=== Aim of the task ===
Render the lines of the records, from the line containing "179 [321, 58]" through the end of the records, as a JSON list of strings with one string per line and blank lines omitted.

Page and screen pointing data:
[Begin]

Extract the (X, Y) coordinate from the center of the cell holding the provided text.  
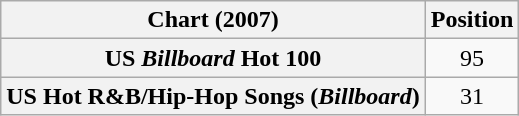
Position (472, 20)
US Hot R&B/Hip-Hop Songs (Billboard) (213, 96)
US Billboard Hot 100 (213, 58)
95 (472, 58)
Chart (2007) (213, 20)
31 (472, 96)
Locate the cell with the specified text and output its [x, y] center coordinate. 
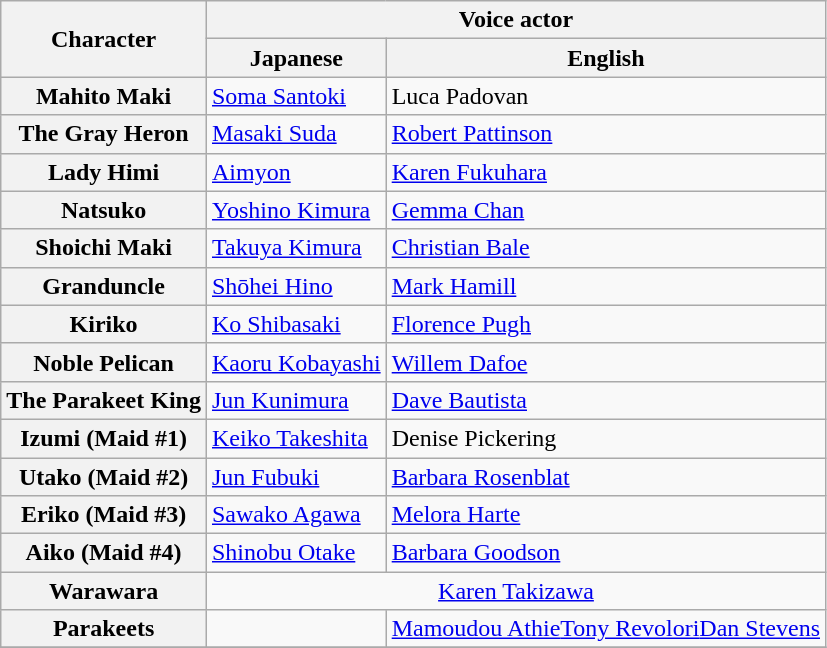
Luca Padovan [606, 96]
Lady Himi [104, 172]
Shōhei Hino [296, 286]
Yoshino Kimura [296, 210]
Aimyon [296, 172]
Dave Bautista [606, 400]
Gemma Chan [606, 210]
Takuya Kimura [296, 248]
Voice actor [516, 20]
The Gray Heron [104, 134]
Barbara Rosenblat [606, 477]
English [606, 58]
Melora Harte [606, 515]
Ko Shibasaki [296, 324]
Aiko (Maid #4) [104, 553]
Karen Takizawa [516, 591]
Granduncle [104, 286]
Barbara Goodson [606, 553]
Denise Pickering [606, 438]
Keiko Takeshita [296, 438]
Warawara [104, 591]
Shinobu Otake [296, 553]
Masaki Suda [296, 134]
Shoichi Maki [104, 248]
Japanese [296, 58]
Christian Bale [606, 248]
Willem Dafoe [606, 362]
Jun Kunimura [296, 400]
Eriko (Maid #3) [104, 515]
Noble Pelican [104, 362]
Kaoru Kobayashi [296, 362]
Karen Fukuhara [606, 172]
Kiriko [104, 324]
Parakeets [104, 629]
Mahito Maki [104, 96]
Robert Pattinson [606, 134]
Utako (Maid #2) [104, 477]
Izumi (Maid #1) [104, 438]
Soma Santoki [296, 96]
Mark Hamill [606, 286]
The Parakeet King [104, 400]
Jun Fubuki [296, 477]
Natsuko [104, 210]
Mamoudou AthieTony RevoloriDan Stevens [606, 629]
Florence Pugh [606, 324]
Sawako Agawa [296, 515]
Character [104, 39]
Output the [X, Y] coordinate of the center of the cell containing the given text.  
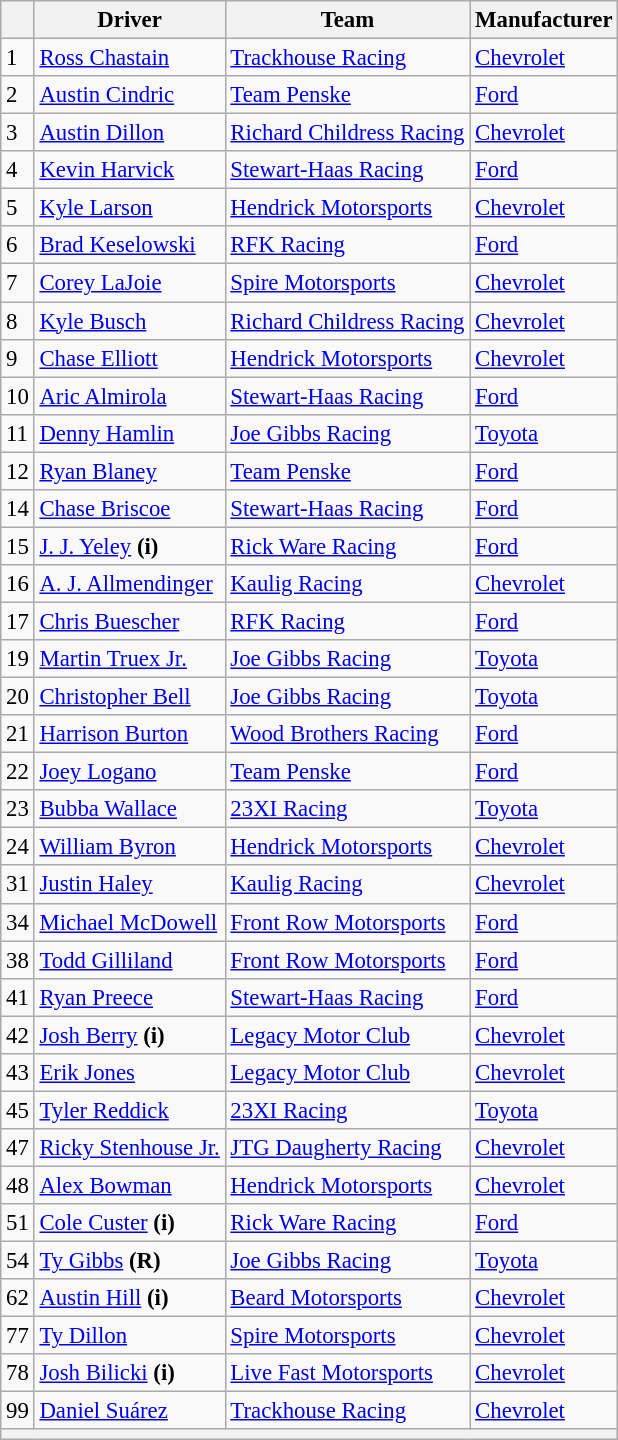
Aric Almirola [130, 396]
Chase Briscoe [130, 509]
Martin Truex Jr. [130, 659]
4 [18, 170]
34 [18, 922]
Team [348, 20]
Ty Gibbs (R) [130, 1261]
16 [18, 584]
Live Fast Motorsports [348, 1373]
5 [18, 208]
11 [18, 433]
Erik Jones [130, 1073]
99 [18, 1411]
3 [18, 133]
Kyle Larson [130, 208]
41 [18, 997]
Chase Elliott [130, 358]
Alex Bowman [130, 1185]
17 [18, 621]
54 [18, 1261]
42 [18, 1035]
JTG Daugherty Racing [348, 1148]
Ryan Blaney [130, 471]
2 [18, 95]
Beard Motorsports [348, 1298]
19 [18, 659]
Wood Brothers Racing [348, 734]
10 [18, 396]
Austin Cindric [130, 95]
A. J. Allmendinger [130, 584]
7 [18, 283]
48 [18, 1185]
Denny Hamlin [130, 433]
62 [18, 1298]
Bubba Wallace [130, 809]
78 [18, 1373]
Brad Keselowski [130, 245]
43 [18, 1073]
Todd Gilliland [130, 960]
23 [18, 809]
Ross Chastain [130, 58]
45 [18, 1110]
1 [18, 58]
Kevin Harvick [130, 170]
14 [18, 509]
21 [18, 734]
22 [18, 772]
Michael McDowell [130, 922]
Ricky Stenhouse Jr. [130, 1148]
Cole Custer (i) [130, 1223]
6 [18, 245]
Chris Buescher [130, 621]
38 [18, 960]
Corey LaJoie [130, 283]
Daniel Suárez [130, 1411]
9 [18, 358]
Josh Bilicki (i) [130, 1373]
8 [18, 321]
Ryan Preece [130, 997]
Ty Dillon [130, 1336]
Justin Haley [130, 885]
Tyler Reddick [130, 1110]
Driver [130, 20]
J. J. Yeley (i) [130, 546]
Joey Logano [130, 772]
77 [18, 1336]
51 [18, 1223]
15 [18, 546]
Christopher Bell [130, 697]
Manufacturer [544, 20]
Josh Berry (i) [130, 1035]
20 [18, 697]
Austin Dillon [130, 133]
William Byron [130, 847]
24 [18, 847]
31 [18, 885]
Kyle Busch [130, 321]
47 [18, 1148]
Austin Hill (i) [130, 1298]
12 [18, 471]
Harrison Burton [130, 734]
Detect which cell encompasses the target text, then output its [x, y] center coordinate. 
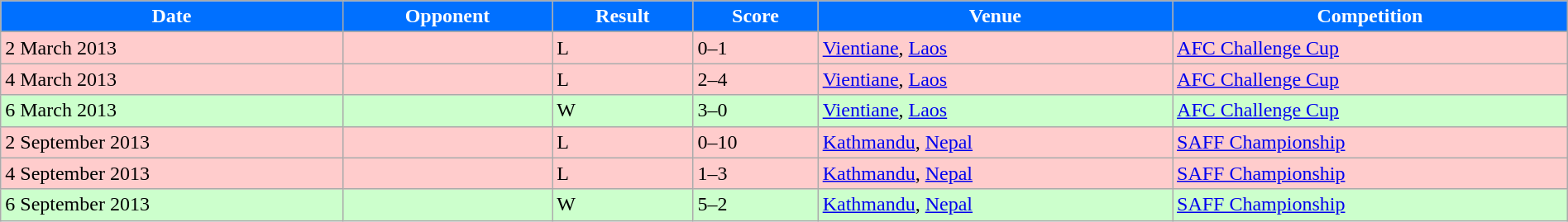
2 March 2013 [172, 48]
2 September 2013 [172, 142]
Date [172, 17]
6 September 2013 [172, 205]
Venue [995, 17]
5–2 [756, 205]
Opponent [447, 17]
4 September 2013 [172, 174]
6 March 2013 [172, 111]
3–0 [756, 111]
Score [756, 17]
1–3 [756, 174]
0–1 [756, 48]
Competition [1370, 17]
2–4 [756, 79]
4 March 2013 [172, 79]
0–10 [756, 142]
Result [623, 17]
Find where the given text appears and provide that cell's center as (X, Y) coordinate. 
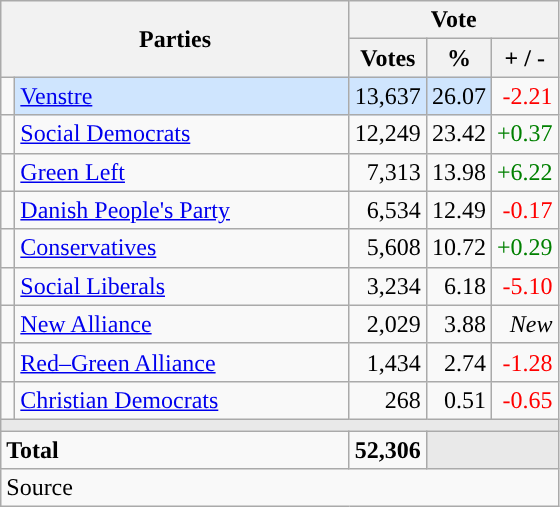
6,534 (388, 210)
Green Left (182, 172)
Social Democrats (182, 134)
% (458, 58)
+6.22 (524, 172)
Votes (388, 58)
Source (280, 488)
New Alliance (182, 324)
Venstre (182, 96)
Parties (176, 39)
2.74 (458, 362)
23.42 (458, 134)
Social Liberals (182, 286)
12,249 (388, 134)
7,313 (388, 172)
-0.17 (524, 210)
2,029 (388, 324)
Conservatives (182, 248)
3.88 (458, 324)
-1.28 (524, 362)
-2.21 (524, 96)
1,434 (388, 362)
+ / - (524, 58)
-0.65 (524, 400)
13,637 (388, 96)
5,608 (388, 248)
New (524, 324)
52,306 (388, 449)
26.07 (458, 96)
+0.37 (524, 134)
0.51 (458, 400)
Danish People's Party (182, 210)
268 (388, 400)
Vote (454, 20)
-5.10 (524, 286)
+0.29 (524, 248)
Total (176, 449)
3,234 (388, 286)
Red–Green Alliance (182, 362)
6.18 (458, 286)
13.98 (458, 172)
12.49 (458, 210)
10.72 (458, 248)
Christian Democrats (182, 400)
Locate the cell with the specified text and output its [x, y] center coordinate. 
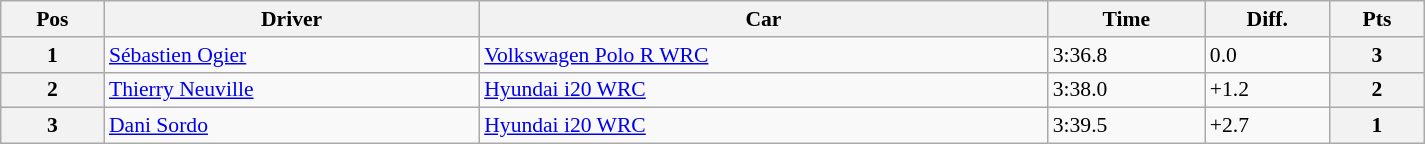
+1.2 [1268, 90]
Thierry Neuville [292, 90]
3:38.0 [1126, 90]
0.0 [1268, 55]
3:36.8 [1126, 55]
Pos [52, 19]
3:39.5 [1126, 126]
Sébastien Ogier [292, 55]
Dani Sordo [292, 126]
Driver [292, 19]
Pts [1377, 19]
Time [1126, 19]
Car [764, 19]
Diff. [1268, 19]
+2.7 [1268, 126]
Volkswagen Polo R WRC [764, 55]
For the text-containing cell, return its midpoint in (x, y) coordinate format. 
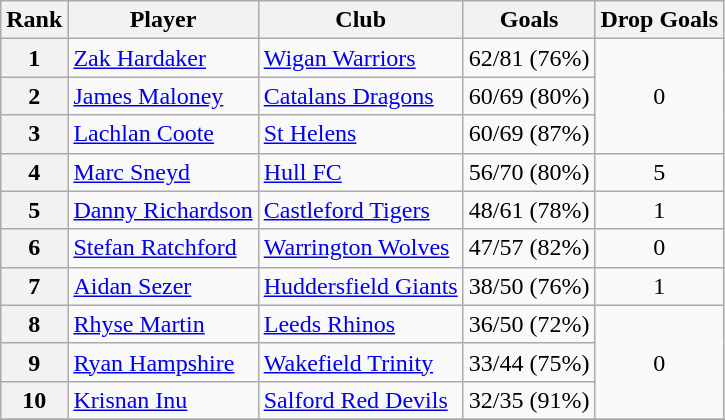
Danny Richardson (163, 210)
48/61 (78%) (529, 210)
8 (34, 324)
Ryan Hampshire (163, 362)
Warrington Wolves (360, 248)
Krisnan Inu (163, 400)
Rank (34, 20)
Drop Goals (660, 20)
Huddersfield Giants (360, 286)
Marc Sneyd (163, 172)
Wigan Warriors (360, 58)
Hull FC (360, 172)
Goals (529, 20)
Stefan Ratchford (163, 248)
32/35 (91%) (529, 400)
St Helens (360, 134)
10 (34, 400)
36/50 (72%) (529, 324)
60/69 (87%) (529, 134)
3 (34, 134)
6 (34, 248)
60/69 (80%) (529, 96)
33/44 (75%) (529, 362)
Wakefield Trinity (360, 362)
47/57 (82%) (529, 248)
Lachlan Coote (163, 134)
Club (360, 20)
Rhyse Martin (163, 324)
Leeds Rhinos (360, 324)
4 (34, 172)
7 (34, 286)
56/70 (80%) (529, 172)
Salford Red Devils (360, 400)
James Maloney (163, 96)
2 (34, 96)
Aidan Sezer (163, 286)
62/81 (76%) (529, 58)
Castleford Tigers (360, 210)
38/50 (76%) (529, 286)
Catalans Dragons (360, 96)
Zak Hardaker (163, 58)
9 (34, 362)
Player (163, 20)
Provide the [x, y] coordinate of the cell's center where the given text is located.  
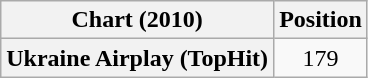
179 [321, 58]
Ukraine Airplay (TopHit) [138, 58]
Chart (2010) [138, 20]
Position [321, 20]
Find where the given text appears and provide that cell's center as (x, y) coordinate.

[End]

=== Response below ===
[
  "179 [321, 58]",
  "Ukraine Airplay (TopHit) [138, 58]",
  "Chart (2010) [138, 20]",
  "Position [321, 20]",
  "Find where the given text appears and provide that cell's center as (x, y) coordinate."
]